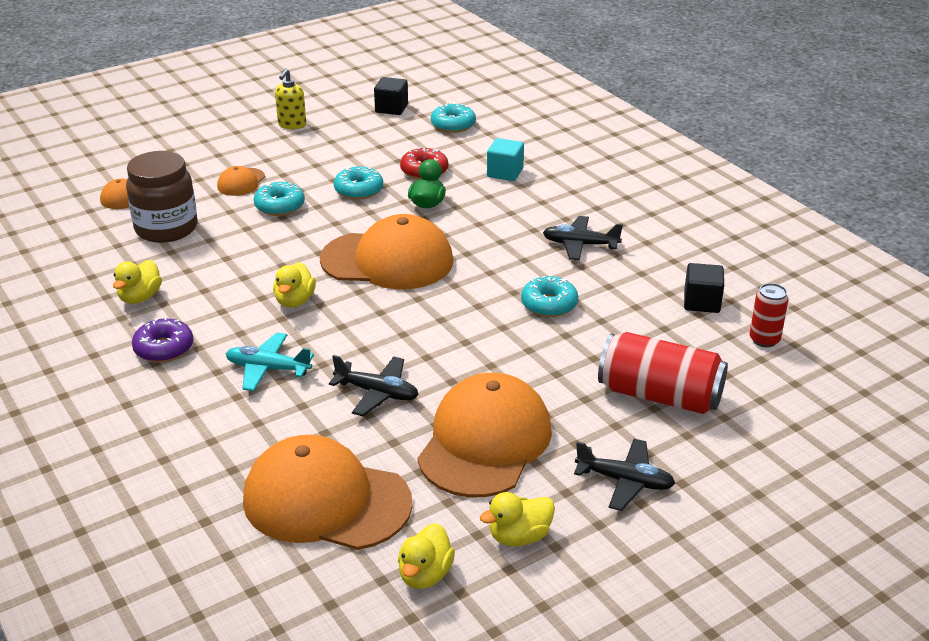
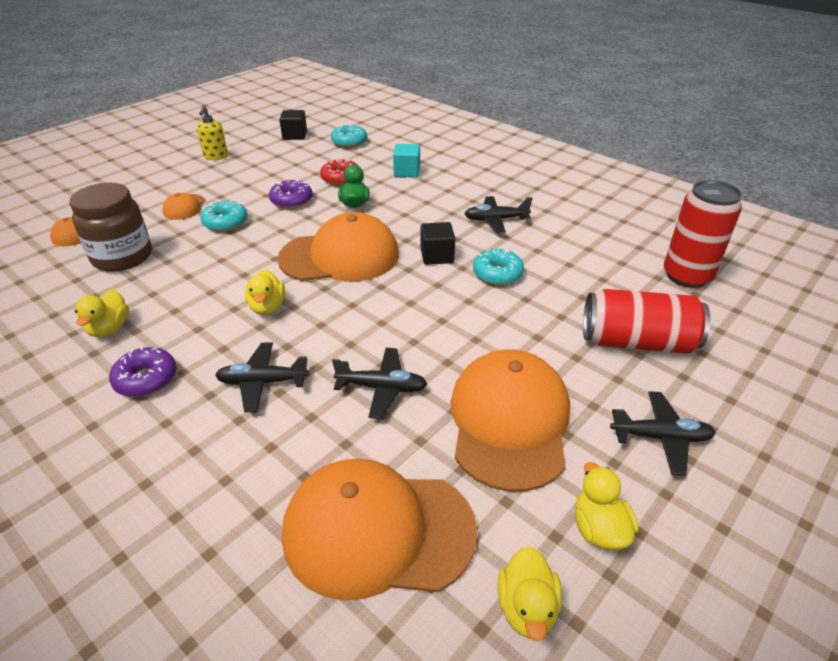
camera: 15 degrees left, 5 degrees up
turquoise plane [226,333,314,391] -> black plane [215,342,309,412]
turquoise donut [334,166,383,200] -> purple donut [269,180,312,209]
yellow duck [480,492,555,546] -> yellow duck turned 120 degrees clockwise [575,462,638,550]
black cube [684,263,724,313] -> black cube moved to [421,222,455,265]
red can [750,283,789,347] -> red can [664,180,742,288], size x1.84

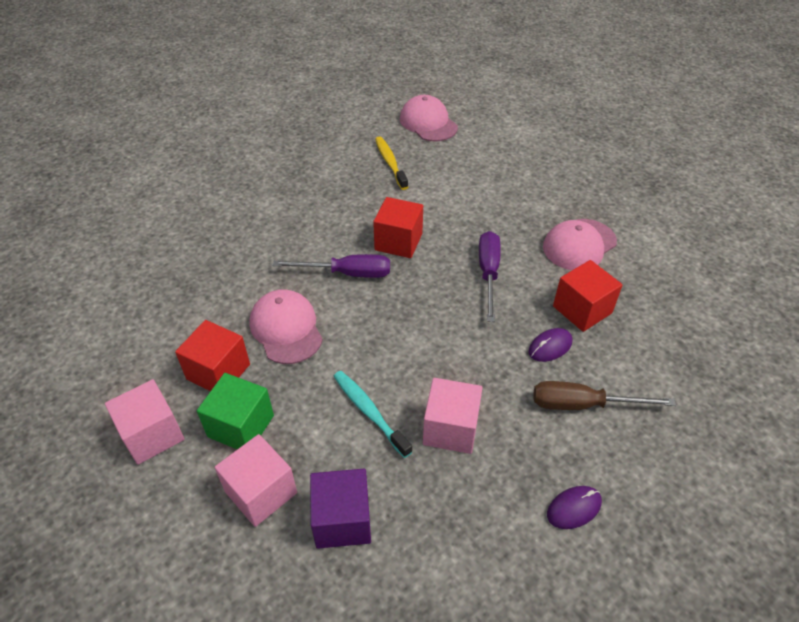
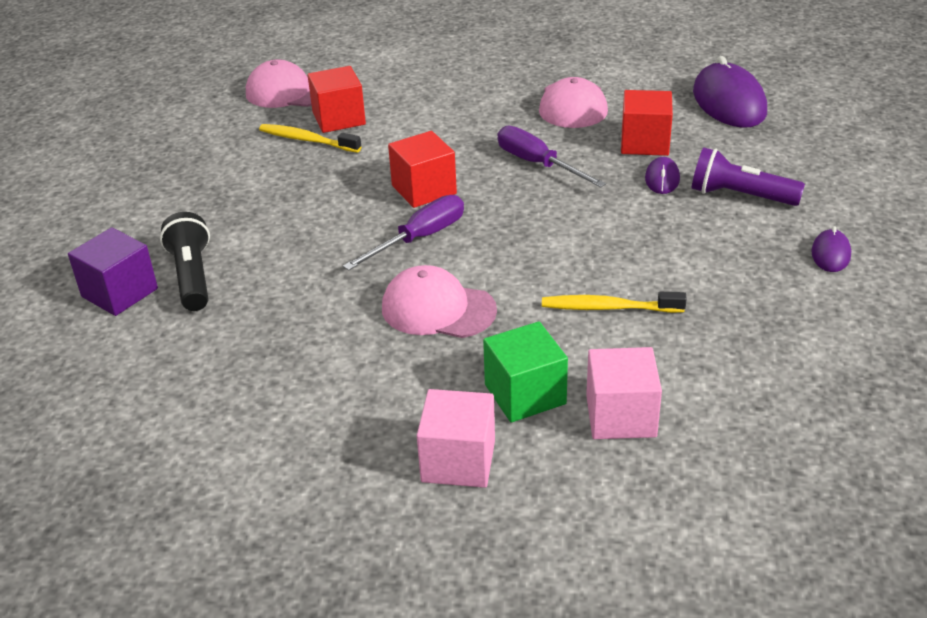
camera: 45 degrees left, 10 degrees down
red cube [175,320,250,391] -> red cube moved to [308,66,366,133]
purple cube [310,469,371,549] -> purple cube moved to [68,227,158,316]
turquoise toothbrush [334,371,412,458] -> yellow toothbrush [542,292,687,313]
pink cube [423,378,483,454] -> none
brown screwdriver [534,381,676,410] -> purple flashlight [692,147,805,206]
none -> black flashlight [160,212,210,311]
none -> purple mouse [693,56,767,128]

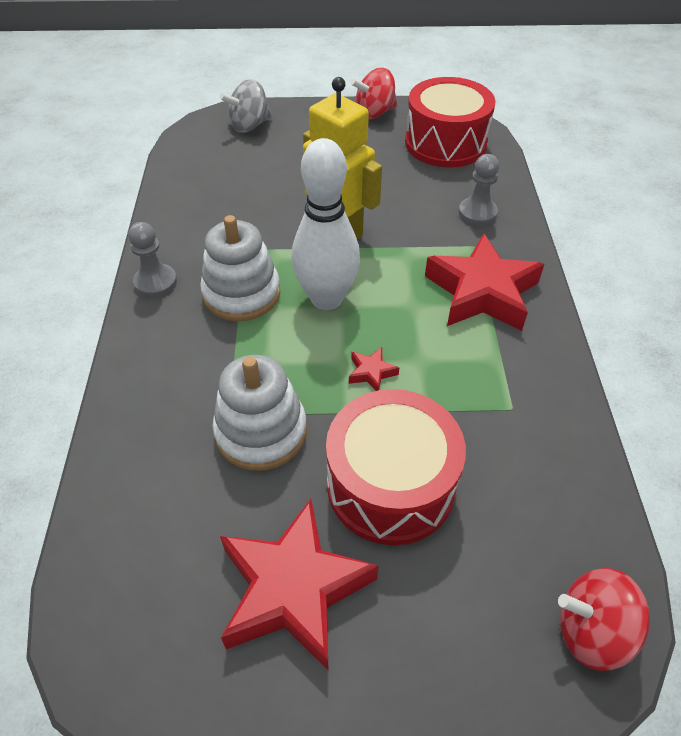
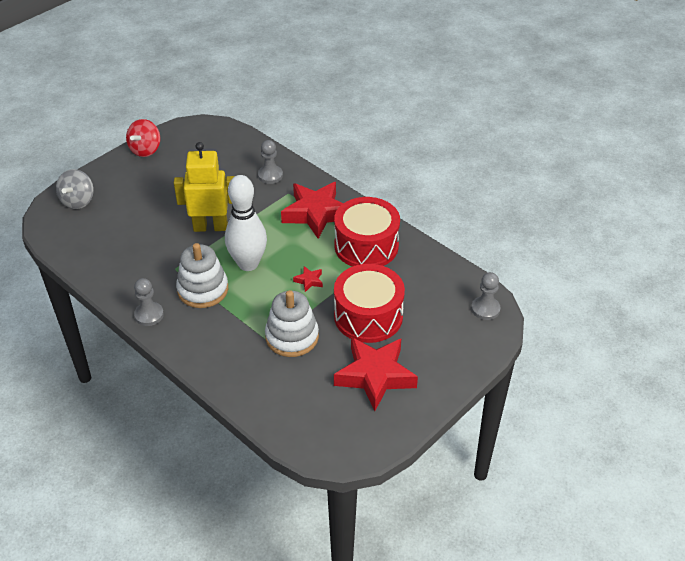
camera: 45 degrees left, 5 degrees down
red drum [405,77,495,167] -> red drum moved to [334,197,400,267]
red spinning top [558,568,650,671] -> grey pawn [471,272,501,320]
**********
■ The task ■
Reproduce precisely the lines of the entries above, from the one containing "turquoise donut [334,166,383,200]" through the final one, both ends included, and omit the pictures.

■ Solved problem ■
turquoise donut [334,166,383,200] -> purple donut [269,180,312,209]
yellow duck [480,492,555,546] -> yellow duck turned 120 degrees clockwise [575,462,638,550]
black cube [684,263,724,313] -> black cube moved to [421,222,455,265]
red can [750,283,789,347] -> red can [664,180,742,288], size x1.84

camera: 45 degrees left, 10 degrees down
red cube [175,320,250,391] -> red cube moved to [308,66,366,133]
purple cube [310,469,371,549] -> purple cube moved to [68,227,158,316]
turquoise toothbrush [334,371,412,458] -> yellow toothbrush [542,292,687,313]
pink cube [423,378,483,454] -> none
brown screwdriver [534,381,676,410] -> purple flashlight [692,147,805,206]
none -> black flashlight [160,212,210,311]
none -> purple mouse [693,56,767,128]

camera: 45 degrees left, 5 degrees down
red drum [405,77,495,167] -> red drum moved to [334,197,400,267]
red spinning top [558,568,650,671] -> grey pawn [471,272,501,320]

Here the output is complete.